[Stored entries]
+-------+
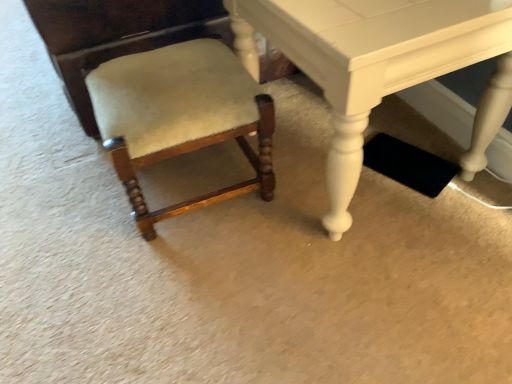
Question: Is matte white table at center wider or thinner than suede-like beige chair at lower left?

Choices:
 (A) wide
 (B) thin

Answer: (A)

Question: Is matte white table at center taller or shorter than suede-like beige chair at lower left?

Choices:
 (A) tall
 (B) short

Answer: (A)

Question: From a real-world perspective, is matte white table at center positioned above or below suede-like beige chair at lower left?

Choices:
 (A) below
 (B) above

Answer: (B)

Question: Visually, is suede-like beige chair at lower left positioned to the left or to the right of matte white table at center?

Choices:
 (A) right
 (B) left

Answer: (B)

Question: Is suede-like beige chair at lower left in front of or behind matte white table at center in the image?

Choices:
 (A) front
 (B) behind

Answer: (B)

Question: From the image's perspective, is suede-like beige chair at lower left located above or below matte white table at center?

Choices:
 (A) above
 (B) below

Answer: (B)

Question: Is point (226, 71) closer or farther from the camera than point (343, 140)?

Choices:
 (A) closer
 (B) farther

Answer: (B)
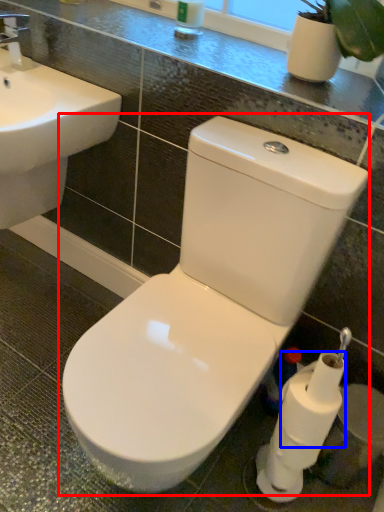
Question: Which point is closer to the camera, toilet (highlighted by a red box) or toilet paper (highlighted by a blue box)?

Choices:
 (A) toilet
 (B) toilet paper

Answer: (A)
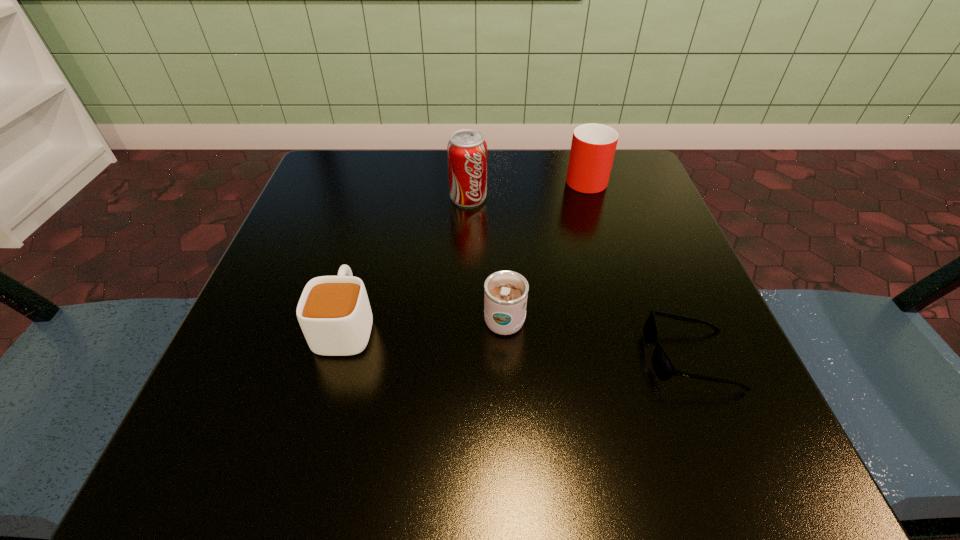
The width and height of the screenshot is (960, 540). Find the location of `vacant space in between the leftmost object and the second cup from right to left`. vacant space in between the leftmost object and the second cup from right to left is located at coordinates (425, 321).

Locate an element on the screen. unoccupied area between the leftmost object and the farthest cup is located at coordinates (466, 251).

At what (x,y) coordinates should I click in order to perform the action: click on vacant space that is in between the leftmost cup and the second cup from left to right. Please return your answer as a coordinate pair (x, y). This screenshot has width=960, height=540. Looking at the image, I should click on (425, 321).

Where is `free space between the farthest cup and the leftmost cup`? free space between the farthest cup and the leftmost cup is located at coordinates (466, 251).

At what (x,y) coordinates should I click in order to perform the action: click on empty space between the second cup from left to right and the soda can. Please return your answer as a coordinate pair (x, y). Looking at the image, I should click on pos(486,258).

You are a GUI agent. You are given a task and a screenshot of the screen. Output one action in this format:
    pyautogui.click(x=<x>, y=<y>)
    Task: Click on the free space between the leftmost object and the farthest cup
    The width and height of the screenshot is (960, 540).
    Given the screenshot: What is the action you would take?
    pyautogui.click(x=466, y=251)

Identify the location of empty location between the second cup from left to right and the leftmost object. This screenshot has width=960, height=540. (425, 321).

You are a GUI agent. You are given a task and a screenshot of the screen. Output one action in this format:
    pyautogui.click(x=<x>, y=<y>)
    Task: Click on the vacant area that lies between the second cup from right to left and the shortest object
    The image size is (960, 540).
    Given the screenshot: What is the action you would take?
    pyautogui.click(x=597, y=338)

Locate an element on the screen. vacant point located between the second shortest object and the rightmost cup is located at coordinates (466, 251).

You are a GUI agent. You are given a task and a screenshot of the screen. Output one action in this format:
    pyautogui.click(x=<x>, y=<y>)
    Task: Click on the closest object relative to the tallest object
    
    Given the screenshot: What is the action you would take?
    pyautogui.click(x=593, y=147)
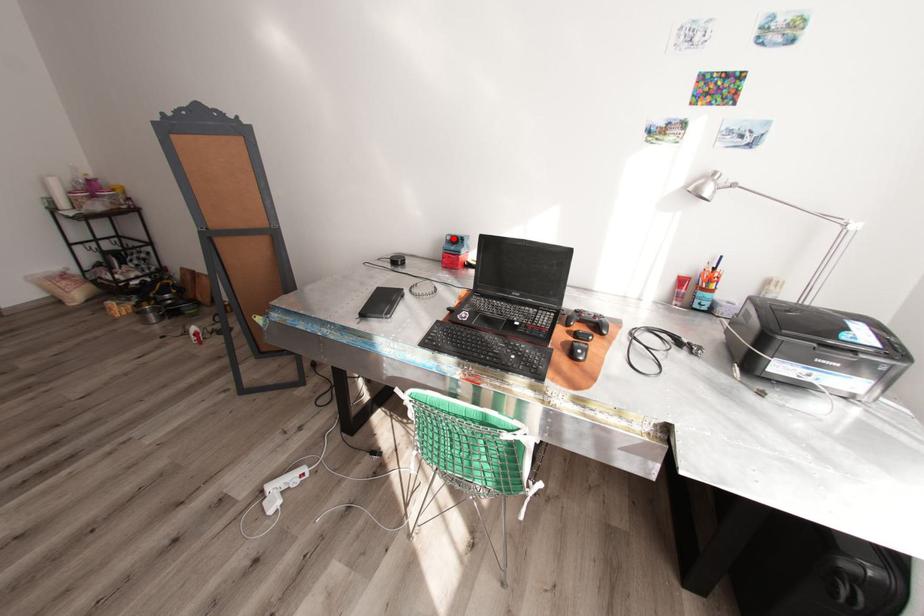
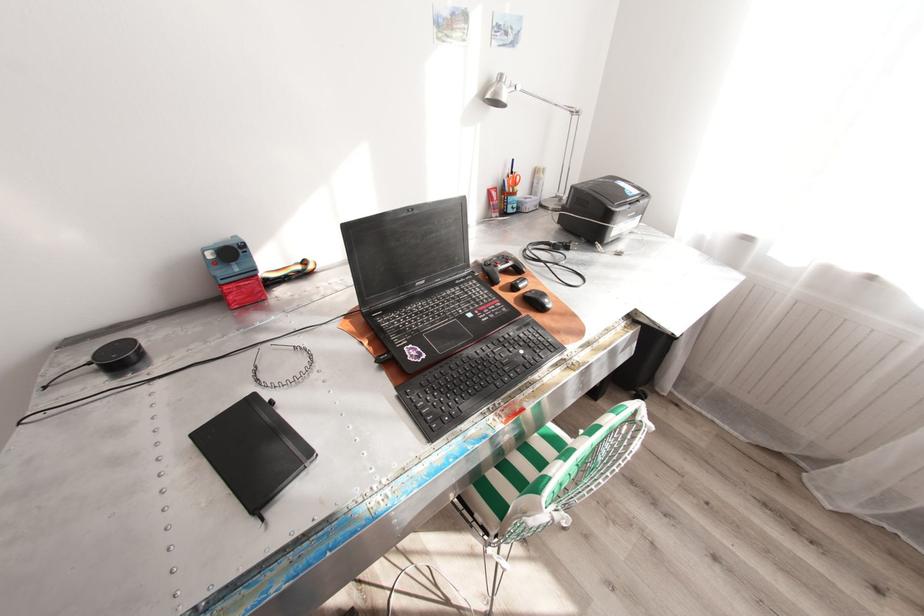
The point at the highlighted location is marked in the first image. Where is the corresponding point in the second image?

(215, 254)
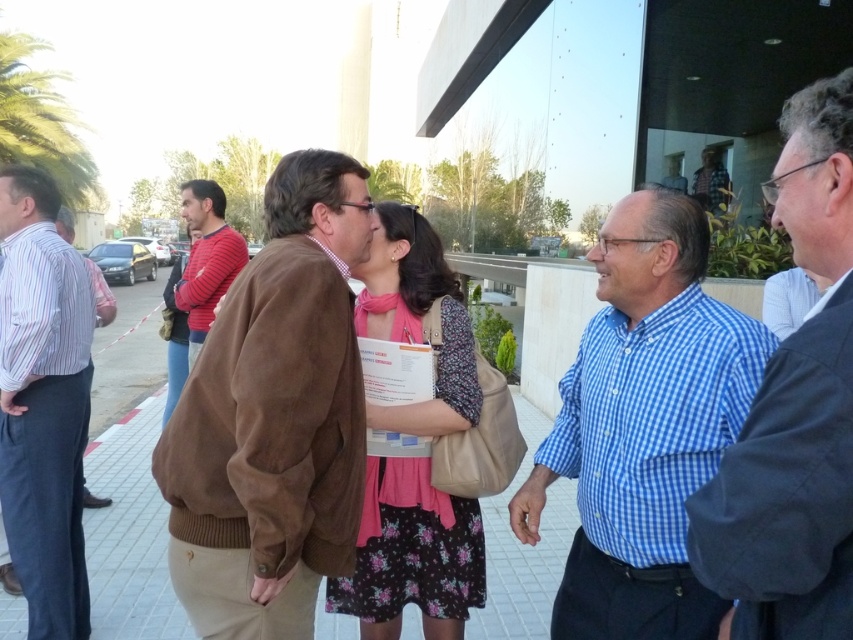
Question: Is floral dress at center to the right of striped cotton shirt at left from the viewer's perspective?

Choices:
 (A) no
 (B) yes

Answer: (B)

Question: Does dark blue checkered shirt at right have a larger size compared to floral dress at center?

Choices:
 (A) yes
 (B) no

Answer: (B)

Question: Observing the image, what is the correct spatial positioning of suede jacket at center in reference to blue checkered shirt at center?

Choices:
 (A) left
 (B) right

Answer: (A)

Question: Based on their relative distances, which object is farther from the dark blue checkered shirt at right?

Choices:
 (A) striped red and white shirt at left
 (B) striped cotton shirt at left

Answer: (A)

Question: Which point is farther from the camera taking this photo?

Choices:
 (A) pos(822,244)
 (B) pos(196,282)

Answer: (B)

Question: Based on their relative distances, which object is nearer to the striped cotton shirt at left?

Choices:
 (A) dark blue checkered shirt at right
 (B) suede jacket at center

Answer: (B)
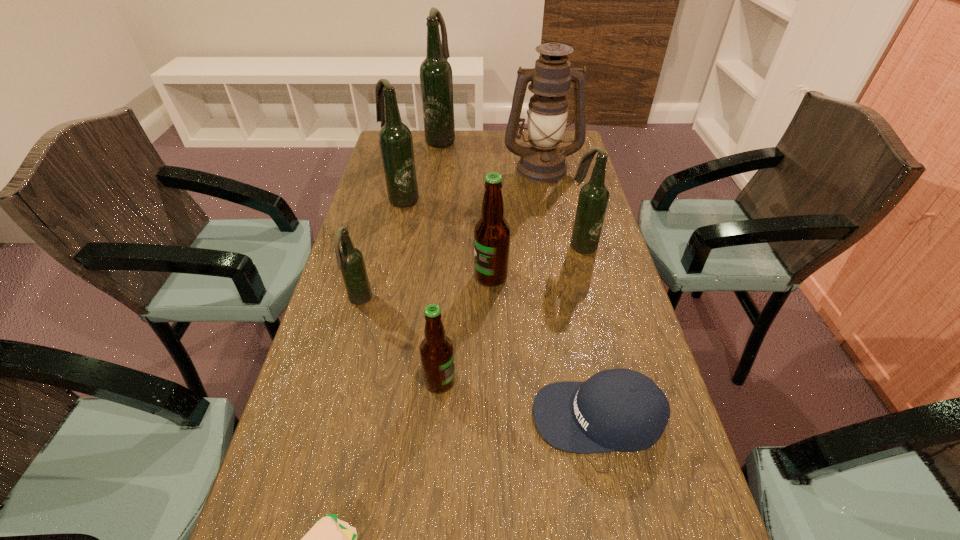
At what (x,y) coordinates should I click in order to perform the action: click on the nearest beer bottle. Please return your answer as a coordinate pair (x, y). The height and width of the screenshot is (540, 960). Looking at the image, I should click on (436, 350).

Locate an element on the screen. This screenshot has height=540, width=960. the smaller brown beer bottle is located at coordinates (436, 350).

The height and width of the screenshot is (540, 960). Find the location of `the smallest dark beer bottle`. the smallest dark beer bottle is located at coordinates (350, 261).

Identify the location of the nearest dark beer bottle. The image size is (960, 540). (350, 261).

Locate an element on the screen. The height and width of the screenshot is (540, 960). blue baseball cap is located at coordinates (624, 410).

Where is `the eighth tallest object`? The image size is (960, 540). the eighth tallest object is located at coordinates (624, 410).

This screenshot has width=960, height=540. Identify the location of free location located on the right of the farthest dark beer bottle. (496, 139).

The height and width of the screenshot is (540, 960). I want to click on free space located on the left of the blue oil lamp, so click(x=393, y=168).

Where is `vacant space located 0.220m on the back of the seventh nearest object`? This screenshot has height=540, width=960. vacant space located 0.220m on the back of the seventh nearest object is located at coordinates [x=412, y=156].

I want to click on free space located on the label of the bigger brown beer bottle, so click(x=402, y=276).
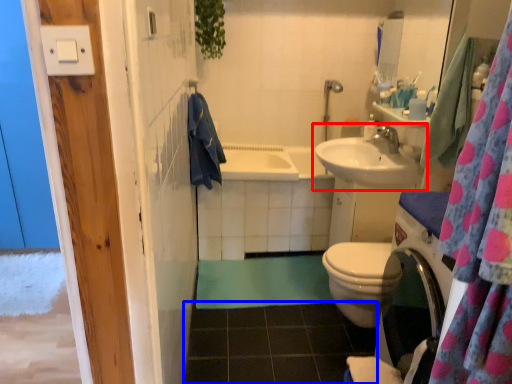
Question: Which point is closer to the camera, sink (highlighted by a red box) or tile (highlighted by a blue box)?

Choices:
 (A) sink
 (B) tile

Answer: (B)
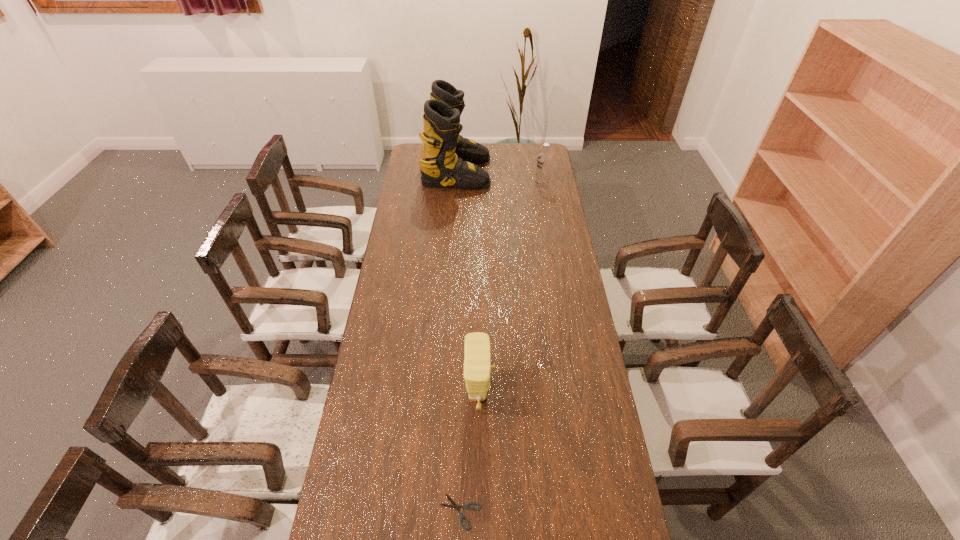
Find the location of a particular element. Image resolution: width=960 pixels, height=540 pixels. unoccupied area between the third farthest object and the nearest object is located at coordinates (469, 453).

Where is `unoccupied position between the shortest object and the vodka`? unoccupied position between the shortest object and the vodka is located at coordinates (501, 348).

Where is `vacant space that is in between the rightmost object and the sponge`? vacant space that is in between the rightmost object and the sponge is located at coordinates (511, 289).

Find the location of a particular element. free space between the sponge and the tallest object is located at coordinates (468, 283).

Where is `free space between the rightmost object and the shears`? This screenshot has width=960, height=540. free space between the rightmost object and the shears is located at coordinates (501, 348).

Find the location of a particular element. Image resolution: width=960 pixels, height=540 pixels. empty location between the rightmost object and the third farthest object is located at coordinates (511, 289).

You are a GUI agent. You are given a task and a screenshot of the screen. Output one action in this format:
    pyautogui.click(x=<x>, y=<y>)
    Task: Click on the vacant space in between the sponge and the vodka
    This screenshot has height=540, width=960.
    Given the screenshot: What is the action you would take?
    pyautogui.click(x=511, y=289)

Identify which object is the nearest to the shortest object. Please provide its 2D coordinates. Your answer should be formatted as a tuple, i.e. [(x, y)], where the tuple contains the x and y coordinates of a point satisfying the conditions above.

[(477, 358)]

Identify which object is the third closest to the shears. Please provide its 2D coordinates. Your answer should be formatted as a tuple, i.e. [(x, y)], where the tuple contains the x and y coordinates of a point satisfying the conditions above.

[(544, 161)]

At what (x,y) coordinates should I click in order to perform the action: click on vacant position in the image that satisfies the following two spatial constraints: 1. on the face of the second nearest object; 2. on the front side of the nearest object. Please return your answer as a coordinate pair (x, y). The image size is (960, 540). Looking at the image, I should click on (480, 511).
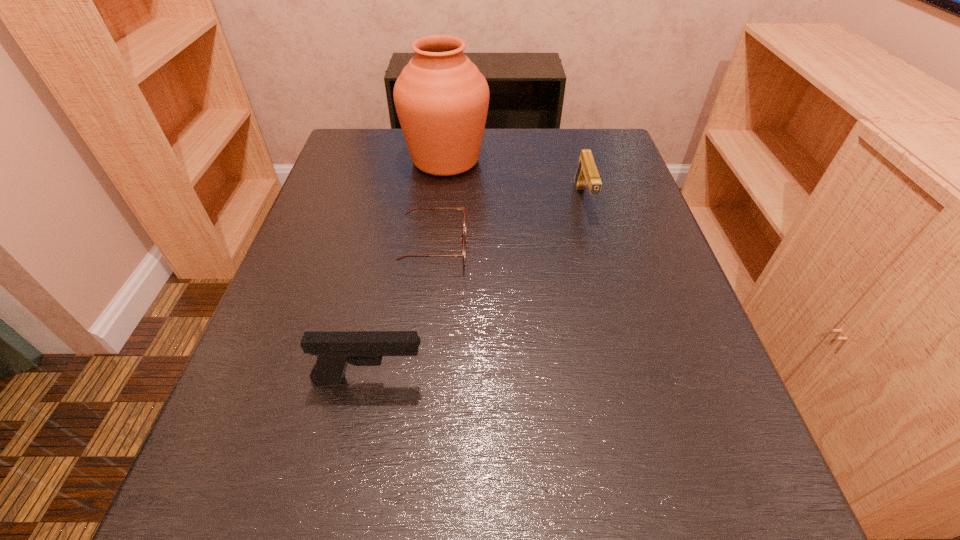
Find the location of `free region located at the front view of the second nearest object`. free region located at the front view of the second nearest object is located at coordinates (607, 248).

The height and width of the screenshot is (540, 960). Find the location of `object that is at the far edge`. object that is at the far edge is located at coordinates (441, 98).

Identify the location of object that is positioned at the left edge. The width and height of the screenshot is (960, 540). (334, 350).

You are a GUI agent. You are given a task and a screenshot of the screen. Output one action in this format:
    pyautogui.click(x=<x>, y=<y>)
    Task: Click on the object that is at the right edge
    The width and height of the screenshot is (960, 540).
    Given the screenshot: What is the action you would take?
    pyautogui.click(x=587, y=173)

At what (x,y) coordinates should I click in order to perform the action: click on free space at the far edge. Please return your answer as a coordinate pair (x, y). Image resolution: width=960 pixels, height=540 pixels. Looking at the image, I should click on (502, 139).

Locate an element on the screen. The width and height of the screenshot is (960, 540). vacant space at the left edge of the desktop is located at coordinates (326, 209).

Identify the location of vacant region at the right edge of the desktop. (617, 316).

The height and width of the screenshot is (540, 960). In order to click on vacant space at the far left corner of the desktop in this screenshot , I will do `click(346, 148)`.

Identify the location of free space at the far right corner of the desktop. The image size is (960, 540). (603, 140).

Find the location of a particular element. This screenshot has height=540, width=960. free space between the urn and the left pistol is located at coordinates (407, 269).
+-------+
### [What needs to be done]
Please reproduce the items from the line with "Identify the location of object" to the line with "pyautogui.click(x=587, y=173)", substituting "thing" for every "object" and leaving all else unchanged.

### [Written solution]
Identify the location of thing that is positioned at the left edge. The width and height of the screenshot is (960, 540). (334, 350).

You are a GUI agent. You are given a task and a screenshot of the screen. Output one action in this format:
    pyautogui.click(x=<x>, y=<y>)
    Task: Click on the thing that is at the right edge
    The width and height of the screenshot is (960, 540).
    Given the screenshot: What is the action you would take?
    pyautogui.click(x=587, y=173)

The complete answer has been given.